> **WHAT THE TASK REQUIRES**
Copy every line of the data exactly, keeping out any picture.

[INFORMATION Boundary: Start]

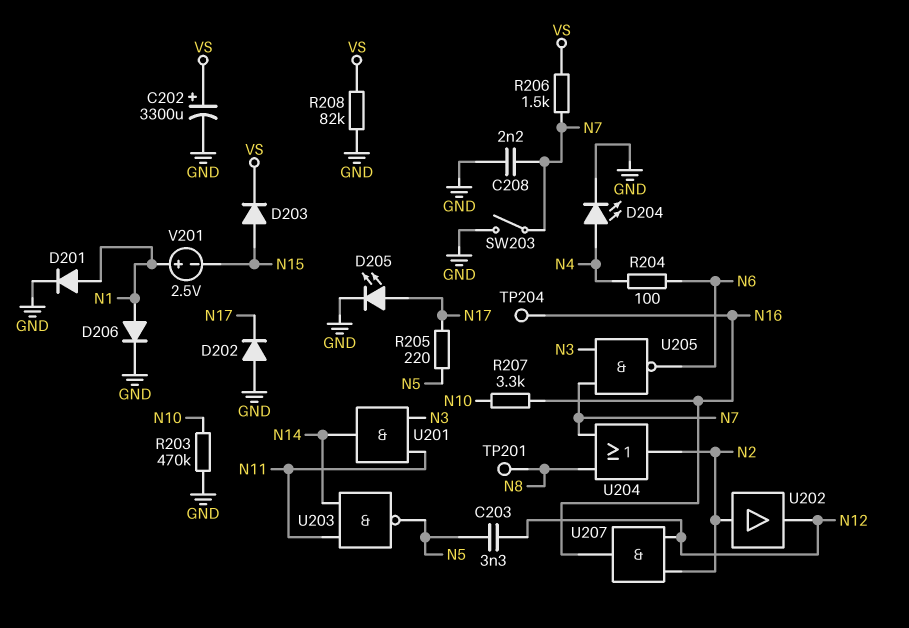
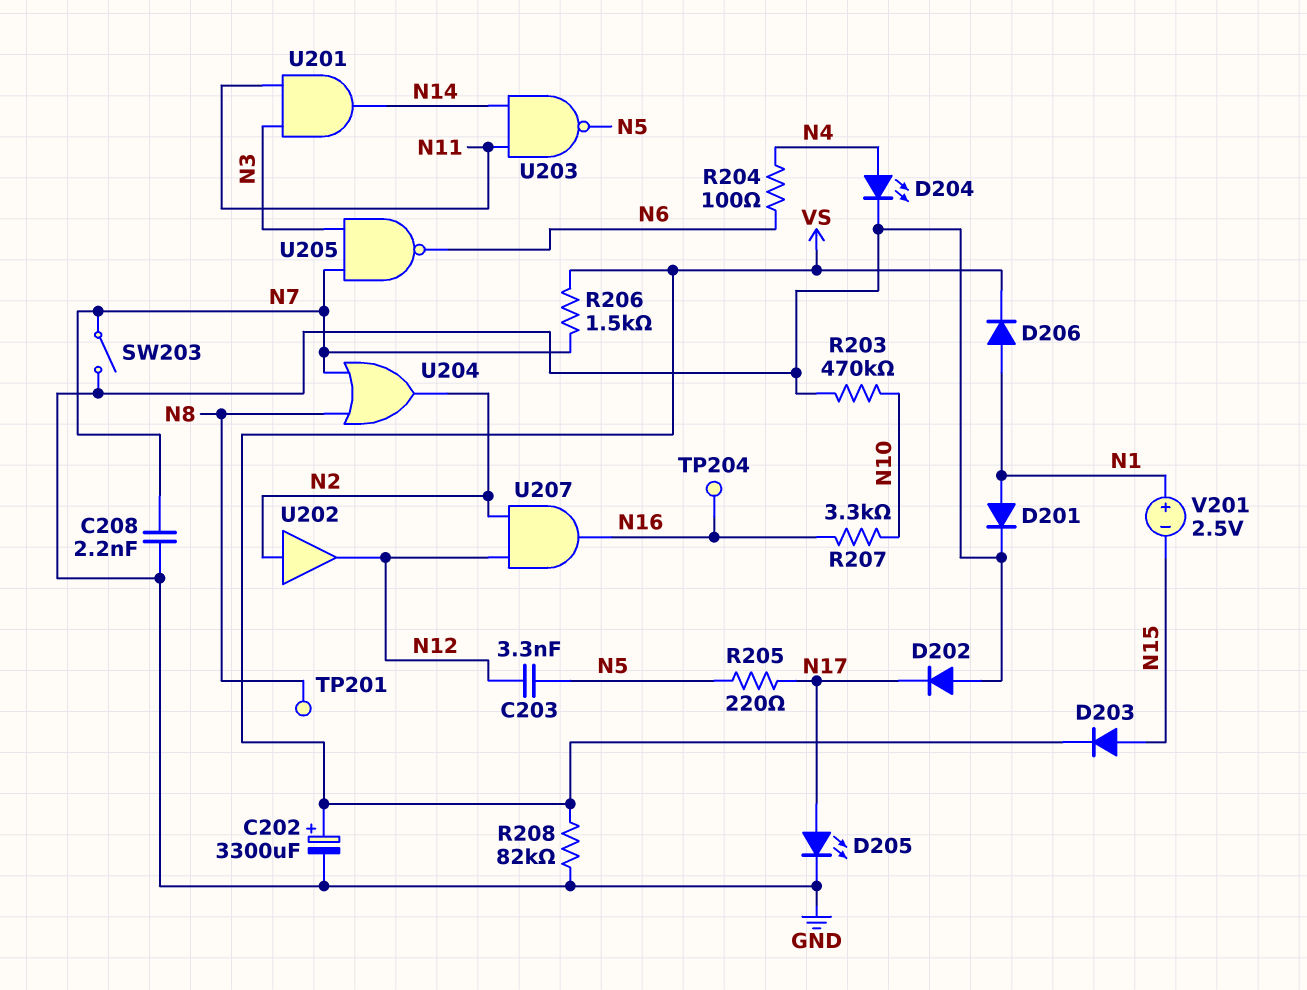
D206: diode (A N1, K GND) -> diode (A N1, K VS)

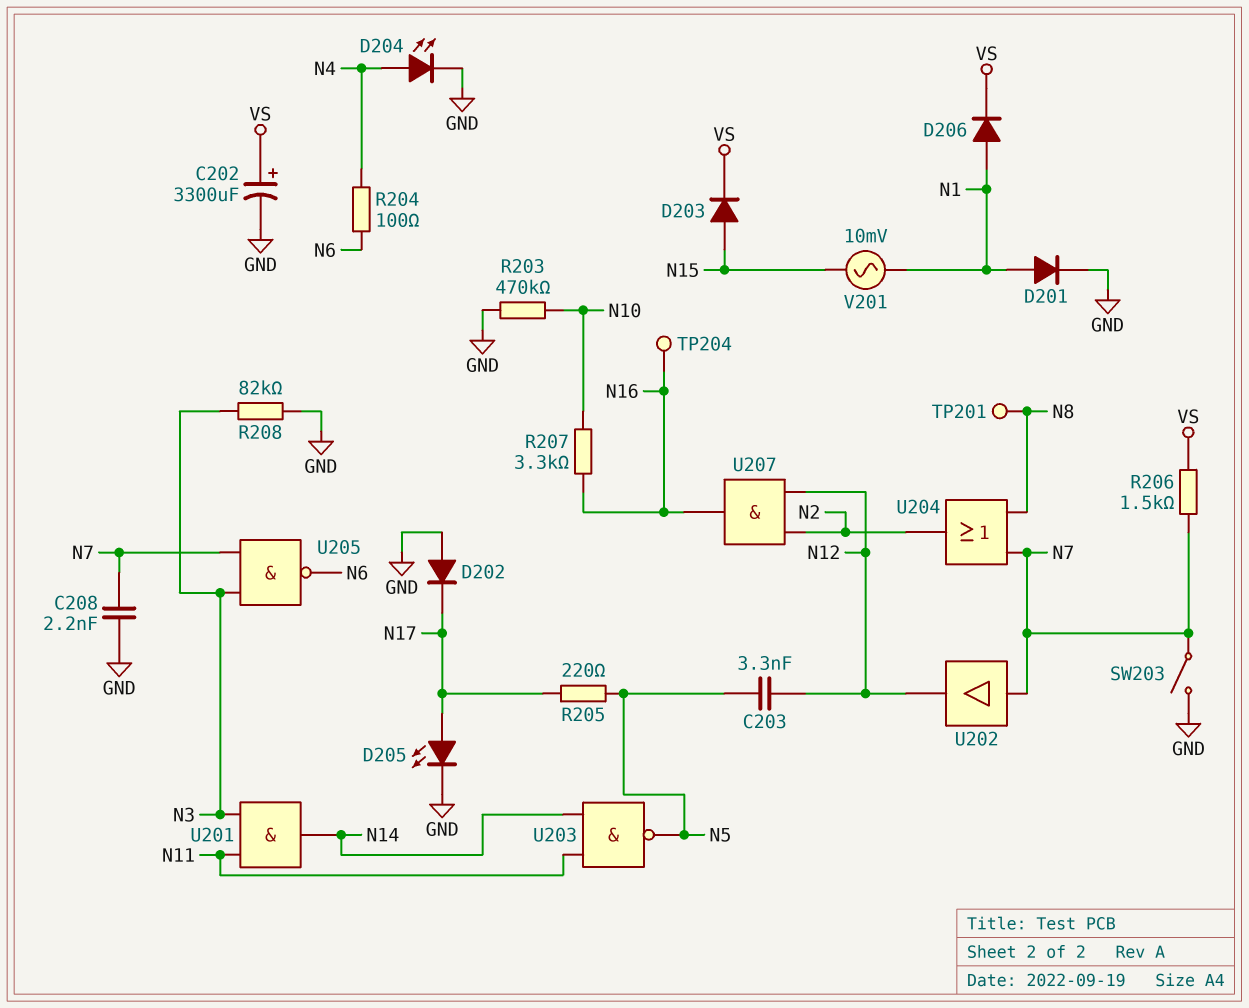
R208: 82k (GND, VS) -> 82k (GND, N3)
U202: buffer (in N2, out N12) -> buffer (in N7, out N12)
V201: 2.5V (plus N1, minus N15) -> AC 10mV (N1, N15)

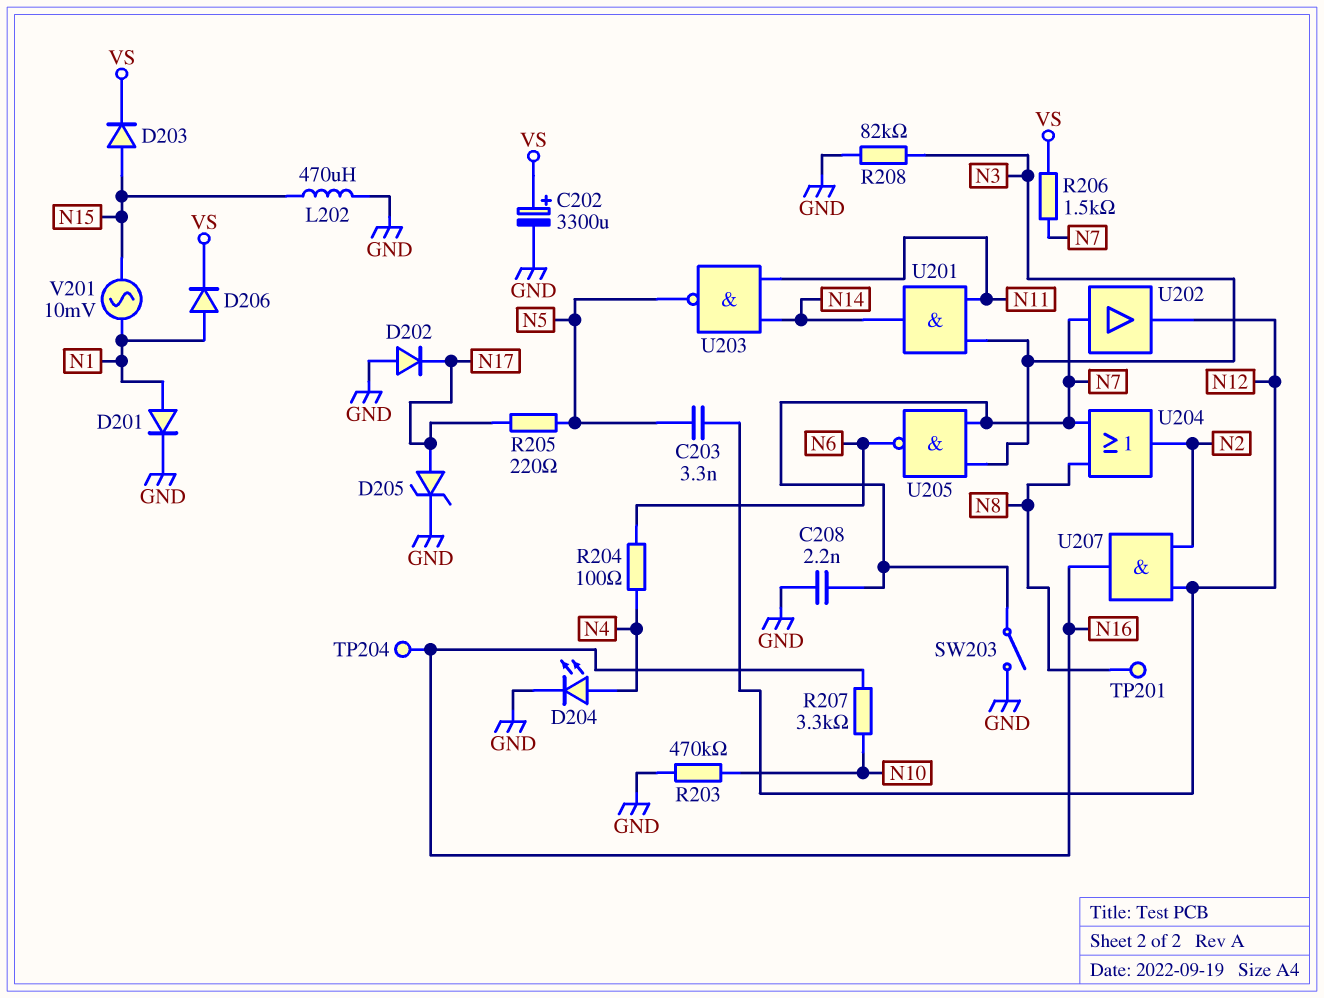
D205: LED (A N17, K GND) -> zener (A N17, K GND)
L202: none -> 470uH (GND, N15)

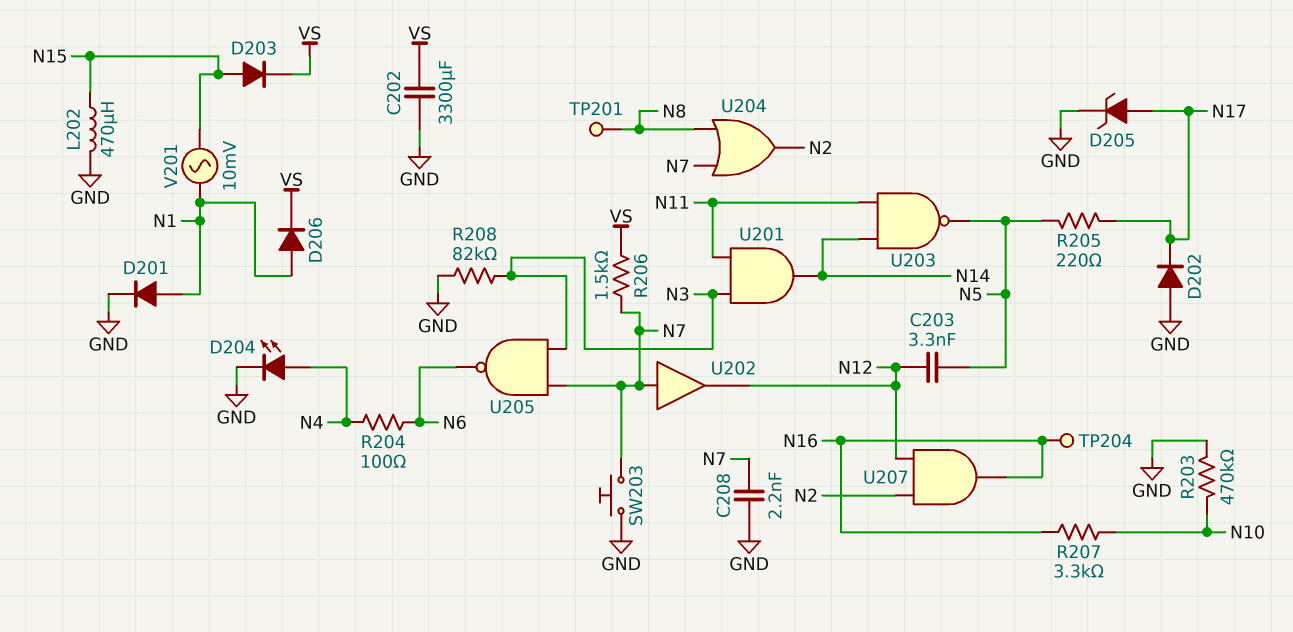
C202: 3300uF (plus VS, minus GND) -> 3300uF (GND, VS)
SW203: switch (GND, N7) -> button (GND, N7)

[INFORMATION Boundary: End]

> **SOLUTION TO THE EXERCISE**
D206: diode (A N1, K GND) -> diode (A N1, K VS)

R208: 82k (GND, VS) -> 82k (GND, N3)
U202: buffer (in N2, out N12) -> buffer (in N7, out N12)
V201: 2.5V (plus N1, minus N15) -> AC 10mV (N1, N15)

D205: LED (A N17, K GND) -> zener (A N17, K GND)
L202: none -> 470uH (GND, N15)

C202: 3300uF (plus VS, minus GND) -> 3300uF (GND, VS)
SW203: switch (GND, N7) -> button (GND, N7)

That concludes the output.